§ Your assignment:
Every entry below should be reproduced exactly; no picture is to be included.

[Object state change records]
_ _ _

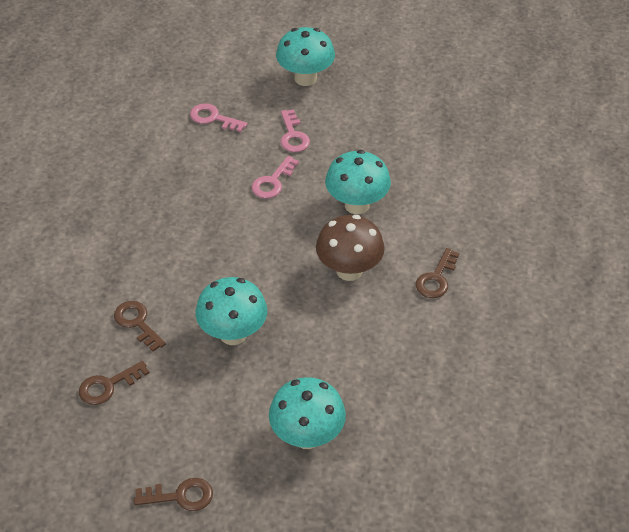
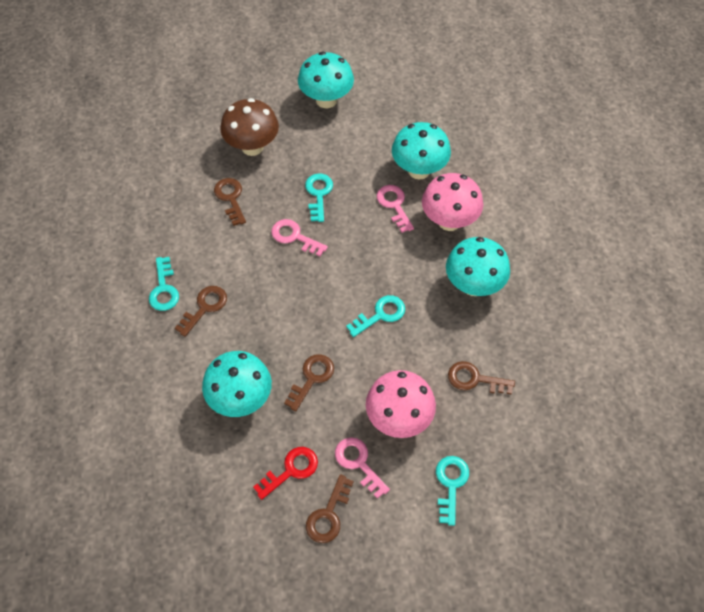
brown key: 4 -> 5
pink mushroom: 0 -> 2
red key: 0 -> 1
turquoise key: 0 -> 4

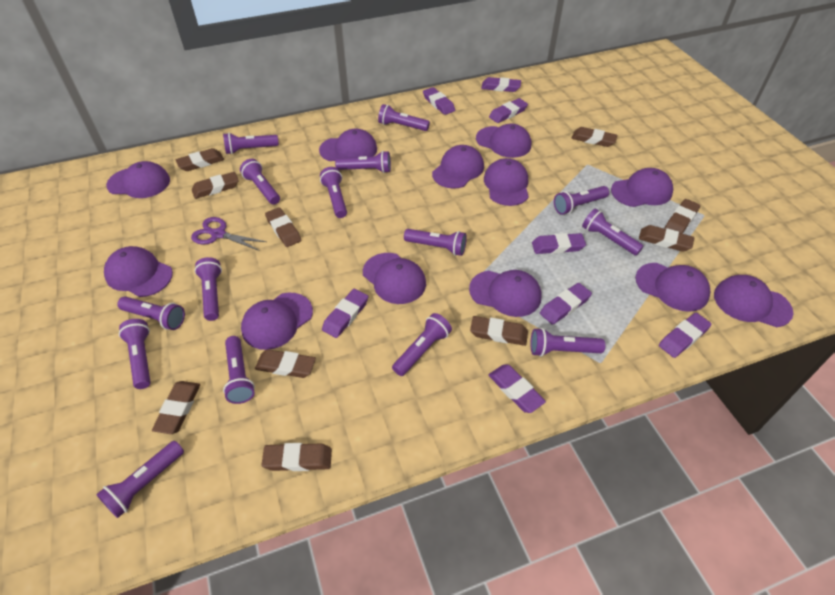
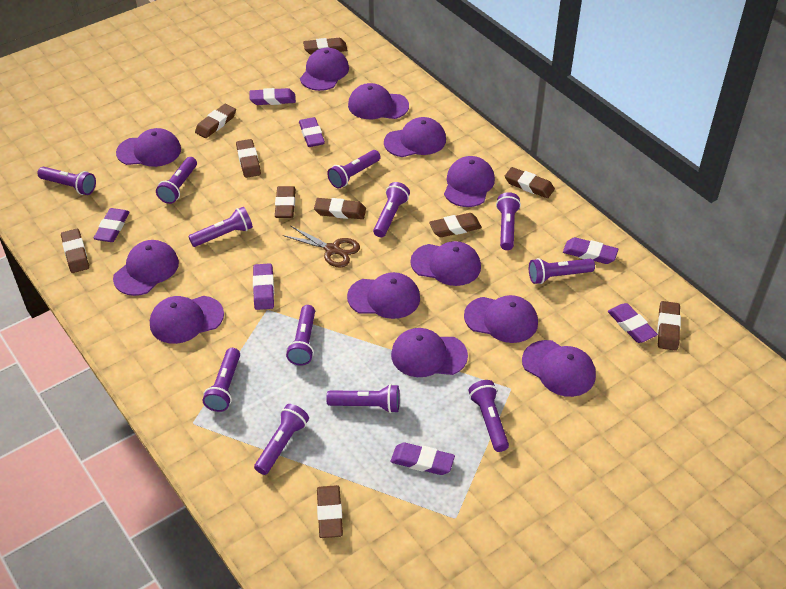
brown scissors: 0 -> 1
purple eraser: 8 -> 7
purple flashlight: 15 -> 12
purple scissors: 1 -> 0

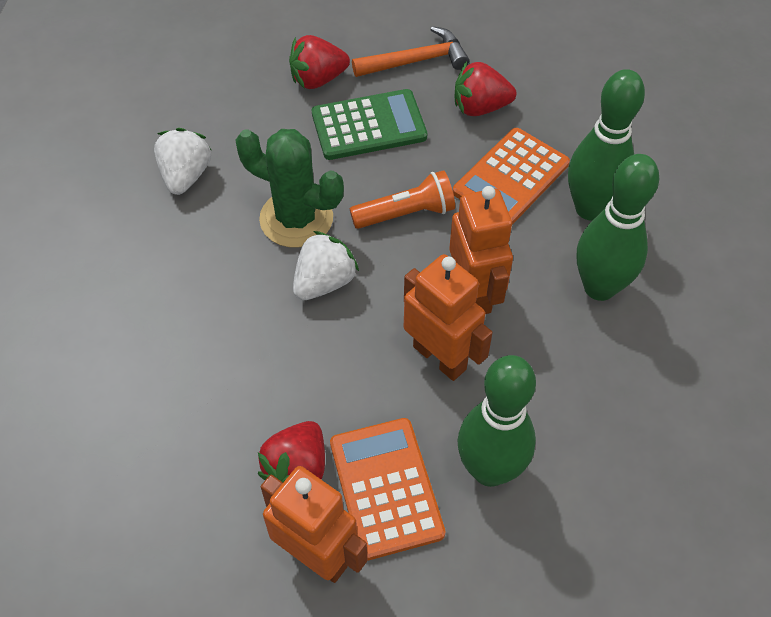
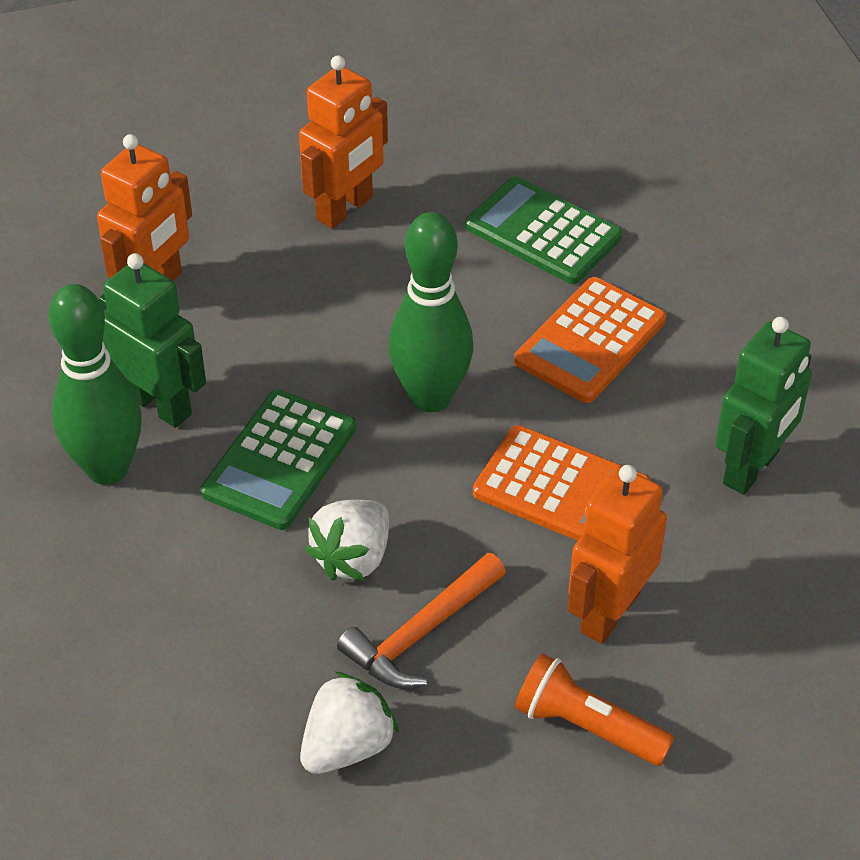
green bowling pin: 3 -> 2
green cactus: 1 -> 0
green calculator: 1 -> 2
green robot: 0 -> 2
red strawberry: 3 -> 0

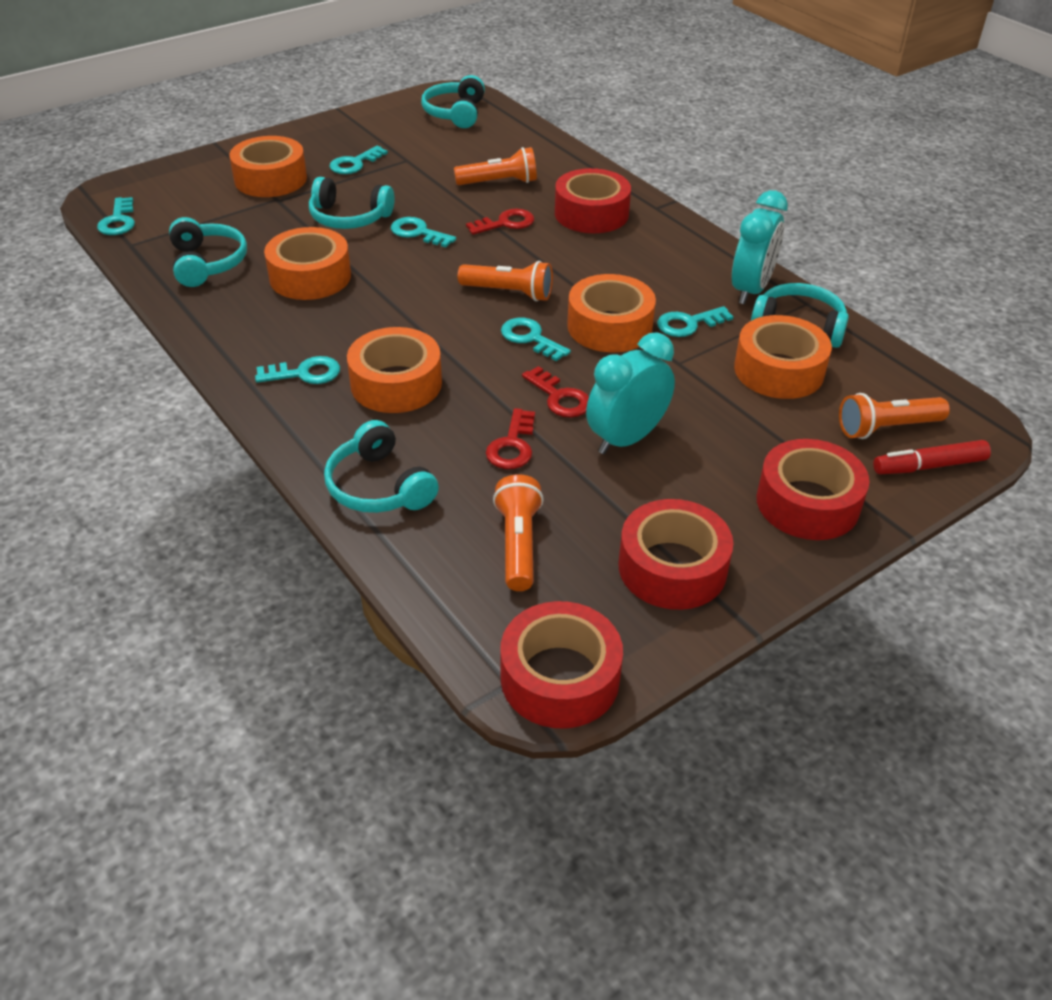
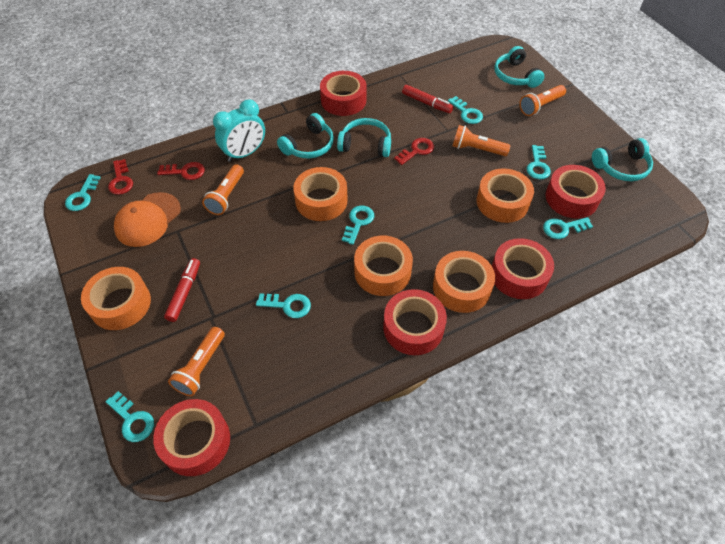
orange cap: 0 -> 1
red marker: 1 -> 2
red tape: 4 -> 5
turquoise clock: 2 -> 1
turquoise headphones: 5 -> 4
turquoise key: 6 -> 7

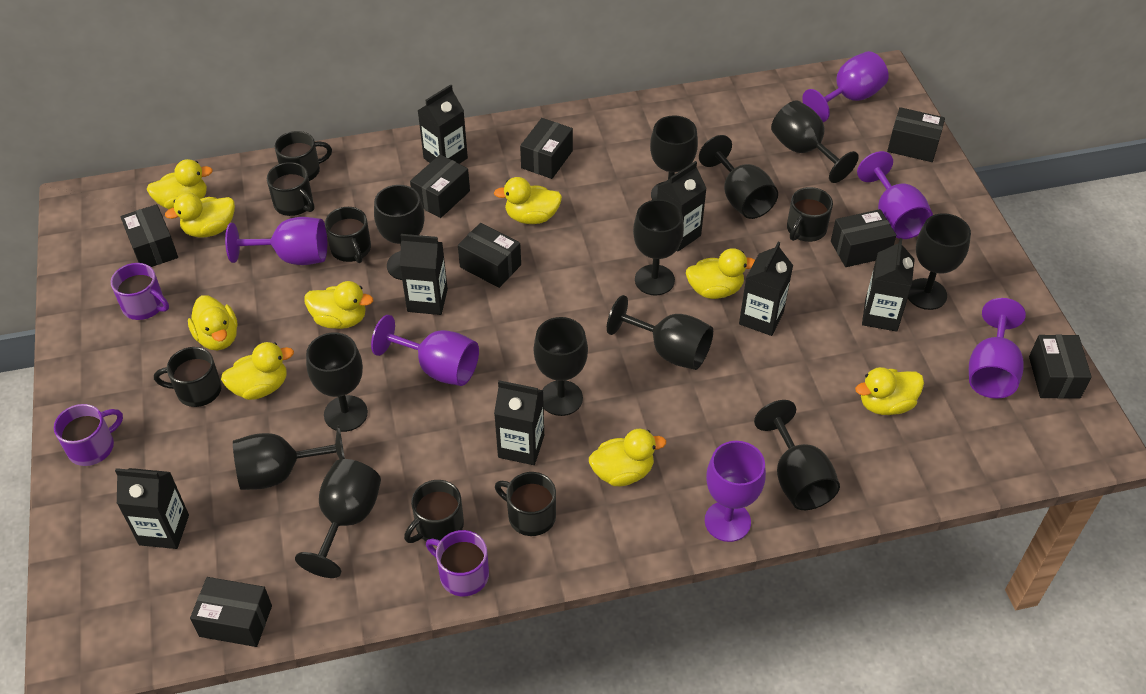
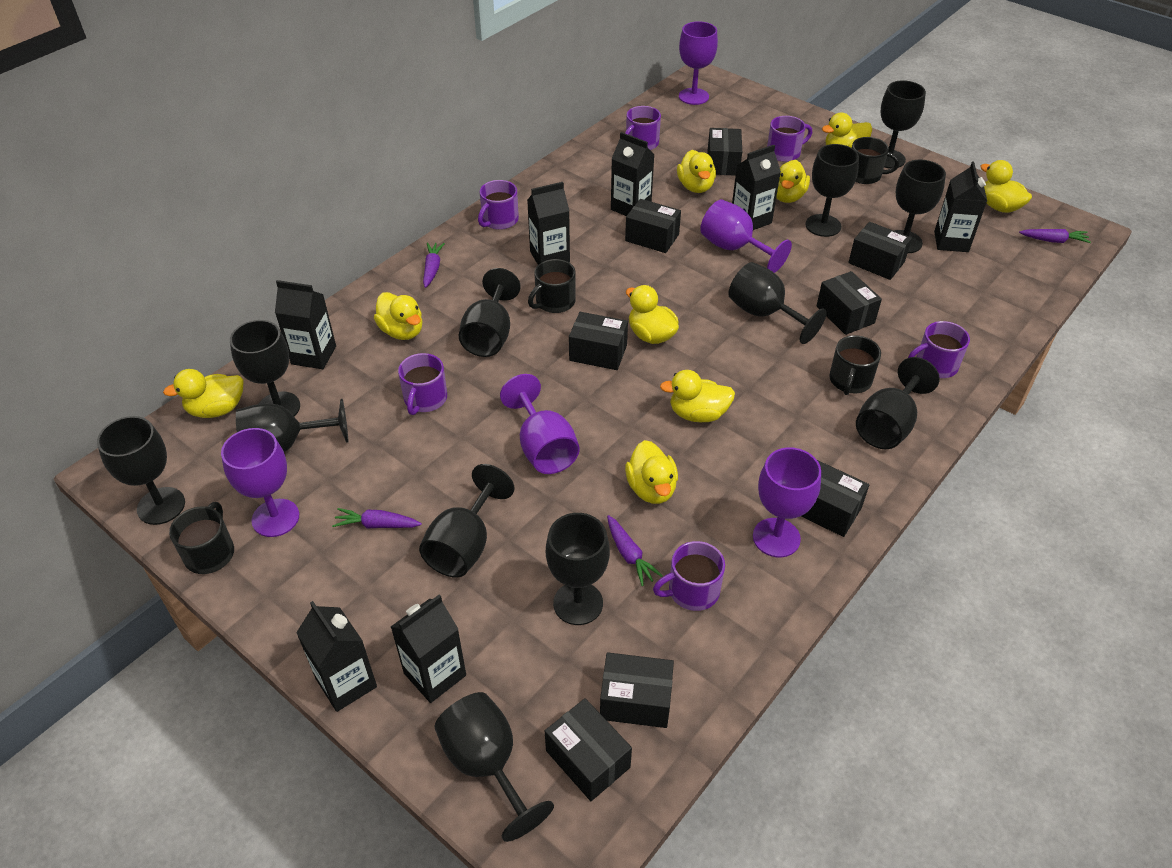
black mug: 7 -> 4
purple carrot: 0 -> 4
purple goblet: 6 -> 5
purple mug: 3 -> 6

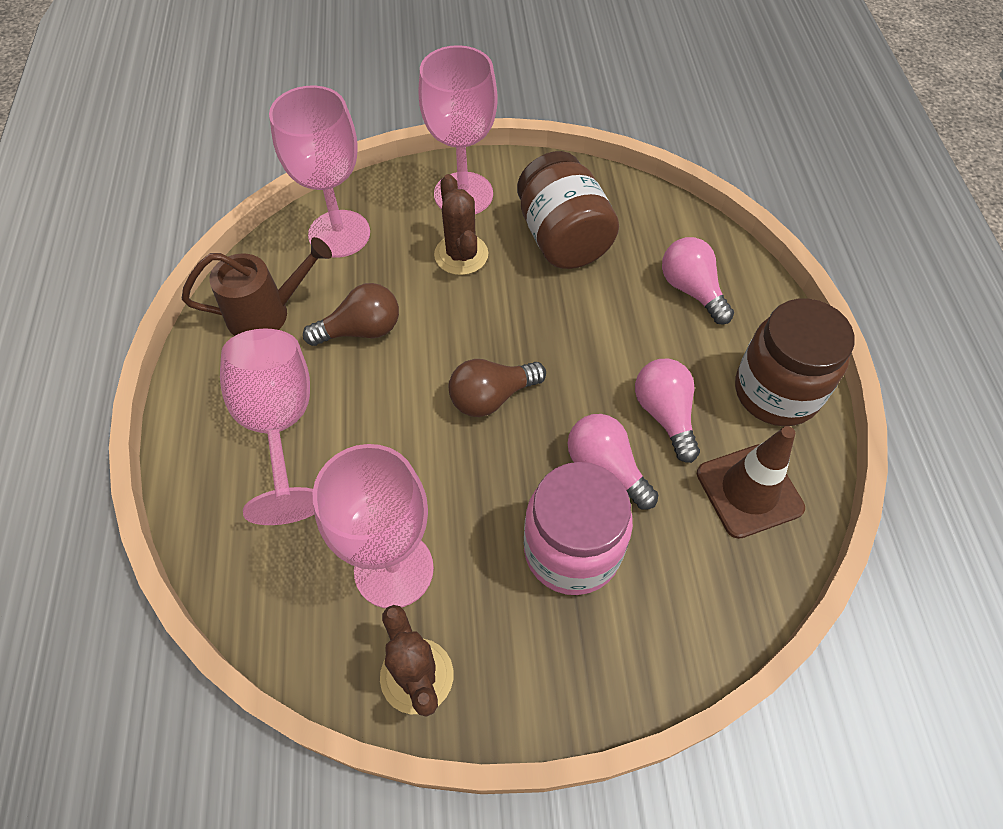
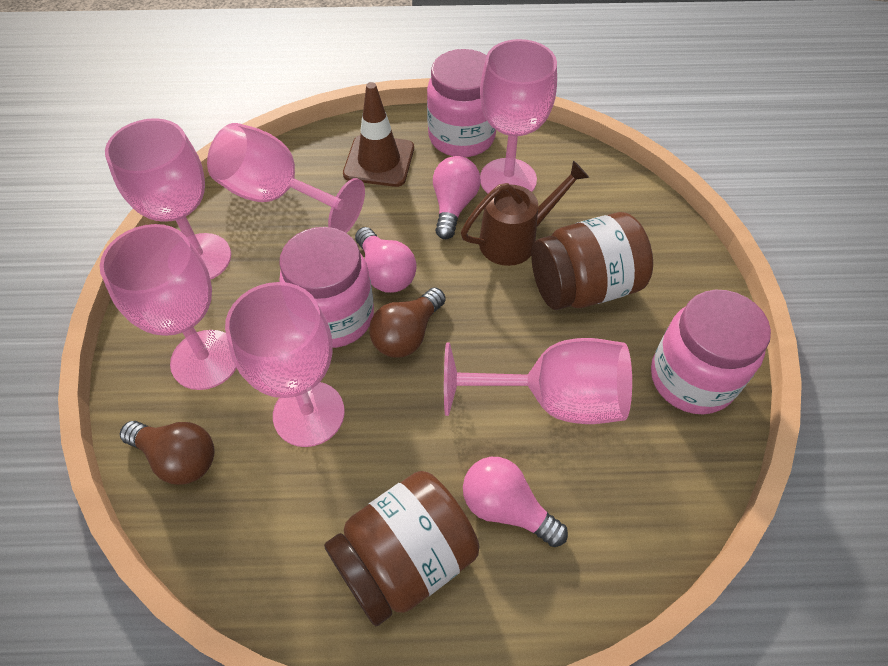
brown cactus: 2 -> 0
pink goblet: 4 -> 6
pink jar: 1 -> 3

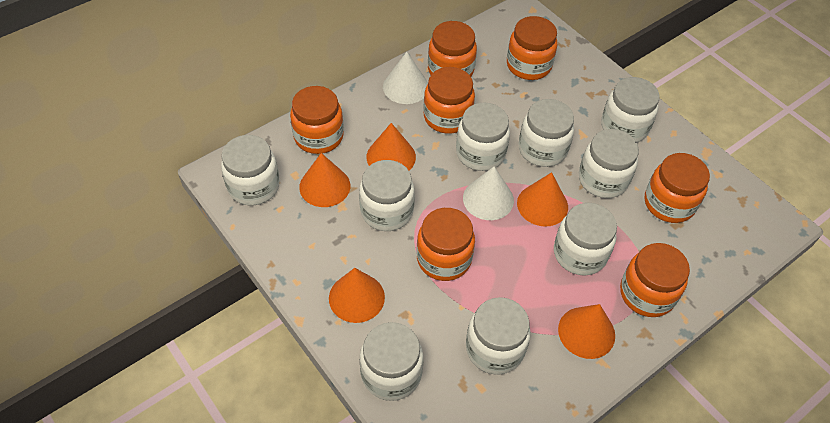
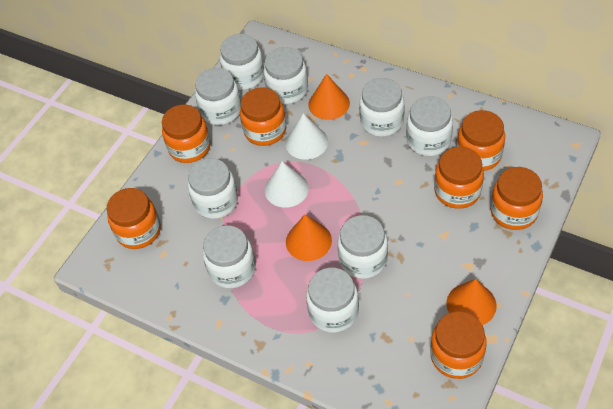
orange cone: 5 -> 3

_ _ _

§ Exercise answer:
brown key: 4 -> 5
pink mushroom: 0 -> 2
red key: 0 -> 1
turquoise key: 0 -> 4

brown scissors: 0 -> 1
purple eraser: 8 -> 7
purple flashlight: 15 -> 12
purple scissors: 1 -> 0

green bowling pin: 3 -> 2
green cactus: 1 -> 0
green calculator: 1 -> 2
green robot: 0 -> 2
red strawberry: 3 -> 0

orange cap: 0 -> 1
red marker: 1 -> 2
red tape: 4 -> 5
turquoise clock: 2 -> 1
turquoise headphones: 5 -> 4
turquoise key: 6 -> 7

black mug: 7 -> 4
purple carrot: 0 -> 4
purple goblet: 6 -> 5
purple mug: 3 -> 6

brown cactus: 2 -> 0
pink goblet: 4 -> 6
pink jar: 1 -> 3

orange cone: 5 -> 3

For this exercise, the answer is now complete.